◆ Records to use
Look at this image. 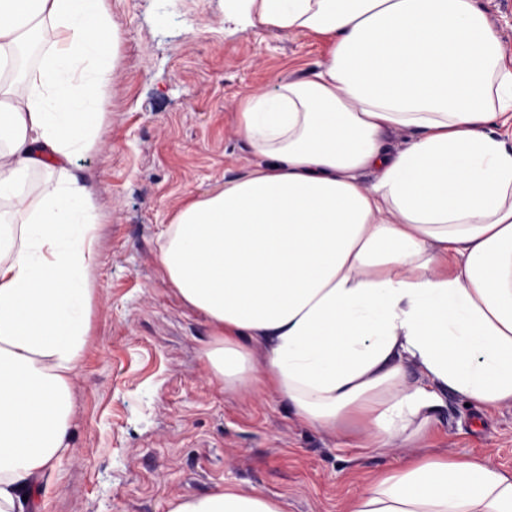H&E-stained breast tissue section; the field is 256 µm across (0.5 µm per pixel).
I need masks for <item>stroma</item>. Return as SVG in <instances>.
I'll return each instance as SVG.
<instances>
[{"label":"stroma","mask_w":512,"mask_h":512,"mask_svg":"<svg viewBox=\"0 0 512 512\" xmlns=\"http://www.w3.org/2000/svg\"><path fill=\"white\" fill-rule=\"evenodd\" d=\"M116 36L99 149L76 159L101 227L69 447L23 512H168L175 499L252 486L285 512H345L367 480L406 458L478 457L512 473V405L491 412L446 394L413 443L355 448L299 422L267 387L210 381V325L159 262L183 203L252 161L235 114L275 77L305 78L326 42L246 28L224 0H107Z\"/></svg>","instance_id":"1"}]
</instances>
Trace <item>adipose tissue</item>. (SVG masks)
Listing matches in <instances>:
<instances>
[{
    "instance_id": "1",
    "label": "adipose tissue",
    "mask_w": 512,
    "mask_h": 512,
    "mask_svg": "<svg viewBox=\"0 0 512 512\" xmlns=\"http://www.w3.org/2000/svg\"><path fill=\"white\" fill-rule=\"evenodd\" d=\"M105 2L0 0V512L69 446L100 230L70 164L100 143ZM225 13L328 52L242 101L254 161L160 234L169 282L212 328L210 374L265 385L363 448L415 440L449 392L512 404V63L478 0H225ZM47 25L56 39L35 40ZM169 512L284 509L231 487ZM346 512H512V473L424 454Z\"/></svg>"
}]
</instances>
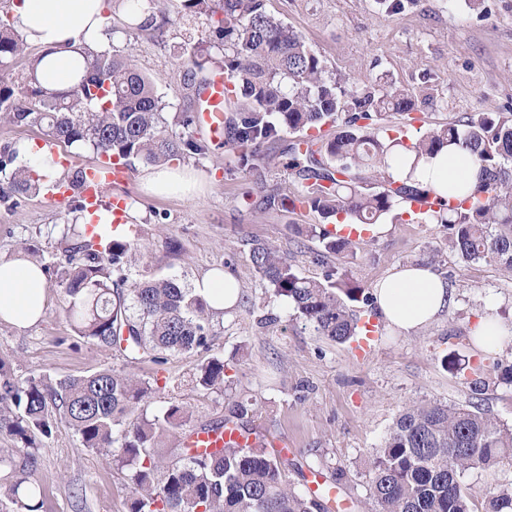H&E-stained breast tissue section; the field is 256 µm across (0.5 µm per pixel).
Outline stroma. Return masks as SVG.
I'll use <instances>...</instances> for the list:
<instances>
[{
	"label": "stroma",
	"mask_w": 512,
	"mask_h": 512,
	"mask_svg": "<svg viewBox=\"0 0 512 512\" xmlns=\"http://www.w3.org/2000/svg\"><path fill=\"white\" fill-rule=\"evenodd\" d=\"M269 8L302 34L329 72L413 91L430 81L433 96L419 101L415 113L421 130L465 120L473 112L512 113V0H485L475 8L465 0H420L392 17L375 0H269ZM103 16L110 31L103 49L131 55L140 71L155 78L174 112L192 110L180 47L200 38L202 27L178 20L165 32L143 30L129 40L121 12L108 8ZM184 163L206 179L200 196L144 194L140 162L130 169L129 181L111 192L126 196V222L138 233L130 280L173 276L191 286L221 268L239 283L240 303L215 316L207 351L224 358L233 382L224 393L182 389L191 426L222 422L228 401L253 400L261 432L271 443L284 444L290 462L306 467L328 458L347 471L340 495L353 503L352 512H363L364 462L399 412L419 400L471 402L467 380L446 370L442 358L453 353L477 358L471 329L487 304L495 305L505 328L502 349H512V274L483 261L462 263L449 250L442 227L386 217L385 234L357 238L347 275L369 291L397 267L427 265L448 281L454 302L407 335L381 326L368 351L354 341L331 342L305 328L288 299L268 292L246 262L249 242L258 239L289 252L301 275L322 276V267L309 258L318 243L303 232L305 225L321 223V216L246 207L244 199L256 187L223 143H211L207 156ZM11 183V171L0 172V256L29 249L52 266L43 319L24 331L0 321V359L13 377L60 378L112 368L149 380L188 376L198 356L172 355L159 366L149 357L133 361L77 336L58 286L66 264L62 232L71 217L49 204L45 193L18 194ZM260 312L270 315L272 324L258 327ZM33 480L41 488L39 512H123L124 474L109 455L81 448L63 418L39 441Z\"/></svg>",
	"instance_id": "1"
}]
</instances>
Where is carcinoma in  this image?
<instances>
[{
	"label": "carcinoma",
	"mask_w": 512,
	"mask_h": 512,
	"mask_svg": "<svg viewBox=\"0 0 512 512\" xmlns=\"http://www.w3.org/2000/svg\"><path fill=\"white\" fill-rule=\"evenodd\" d=\"M172 12L201 21L210 32L207 39L181 46L193 97L199 98L216 69L224 70L231 84L235 100L224 116V147L238 152L240 168L259 181L276 162L297 182L292 188L285 179L263 191L256 208L310 210L329 224L341 219L375 224L415 197L432 193L395 179L364 187L353 176L362 167H386L394 147L403 145V135H382L377 122L392 112L410 116L417 107L415 93L327 72L304 38L270 12L267 0H132L122 32L131 37L158 18L166 24ZM22 51L23 41L0 15L1 122L39 125L57 143L127 167L134 160L162 165L207 155V142L187 132L193 113L176 117L186 132L169 130L157 82L140 72L131 56L91 52L77 88L49 92L36 77L38 61L25 77L8 69ZM335 123L342 131L319 144L322 127ZM287 132L299 139L278 160L272 150ZM457 141L480 169L475 187L453 206L439 195L438 209L407 214L413 223L448 230V248L462 261L494 263L512 273V116L476 112L460 126L448 123L424 132L408 149L419 159L430 158ZM38 181L39 172L24 166L13 187L34 193ZM306 232L320 244L314 261L321 265L351 251L349 238L323 224H310ZM66 239L68 266L59 286L78 336L134 360L147 354L157 365L171 355L208 348L213 311L203 297L172 277L127 284L133 240L114 237L101 252L75 224ZM248 260L251 274L274 295L291 301L317 335L336 343L357 335L350 304L372 297L339 268H329L320 279L302 276L286 253L261 240L251 242ZM443 365L457 373L468 368L454 354L445 356ZM468 369L475 402L412 403L370 455L368 512H512V482L493 488L479 504L464 484L469 473L512 456V429L476 403L490 384L512 383V362L503 354L485 356ZM227 382V366L219 357L197 363L188 380L194 389L213 392L225 391ZM156 393L151 381L116 370L19 380L0 361V433L21 443L0 448V464L9 468L0 476V512H37L39 488L31 472L37 465L38 436L51 435L55 410L83 448L110 454L128 468L124 512H331L327 499L296 491L288 461L263 445L229 444L195 455L183 448L164 458L163 440L178 434L191 417L174 393L164 410L141 414L137 425L115 435L114 427ZM255 416L251 400H233L224 423L249 433Z\"/></svg>",
	"instance_id": "carcinoma-1"
}]
</instances>
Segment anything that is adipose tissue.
Here are the masks:
<instances>
[{
  "mask_svg": "<svg viewBox=\"0 0 512 512\" xmlns=\"http://www.w3.org/2000/svg\"><path fill=\"white\" fill-rule=\"evenodd\" d=\"M103 0H13L14 30L44 55L37 76L50 91L73 87L87 58L82 50L97 46L103 30ZM394 178H412L415 183L447 195L452 184L474 187L478 168L461 145L444 147L435 156L416 160L414 153L399 151L388 160ZM142 189L151 194L178 193L195 197L205 181L196 170L182 165L144 170ZM48 284L42 271L21 256L0 259V320L25 329L44 315ZM195 293L215 311L232 310L240 299L234 276L213 270L194 285ZM373 296L378 315L398 333L407 335L429 324L453 301L447 281L429 267L413 265L395 269L376 282Z\"/></svg>",
  "mask_w": 512,
  "mask_h": 512,
  "instance_id": "adipose-tissue-1",
  "label": "adipose tissue"
}]
</instances>
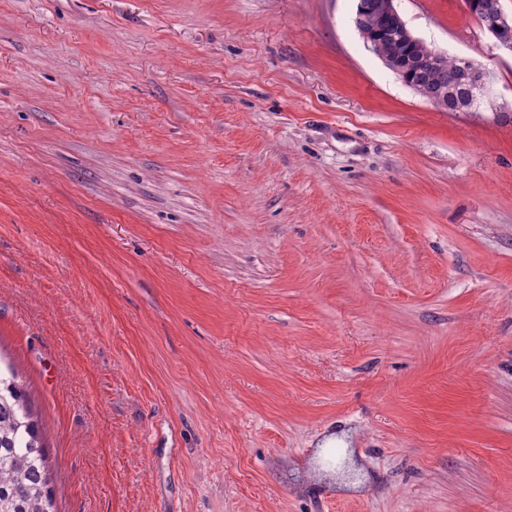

◆ Problem to work on
Gather all lines with the string "masks" from the data.

◆ Task result
I need masks for <item>stroma</item>. Return as SVG in <instances>.
Trace <item>adipose tissue</item>. (SVG masks)
Outline stroma. Return masks as SVG.
Here are the masks:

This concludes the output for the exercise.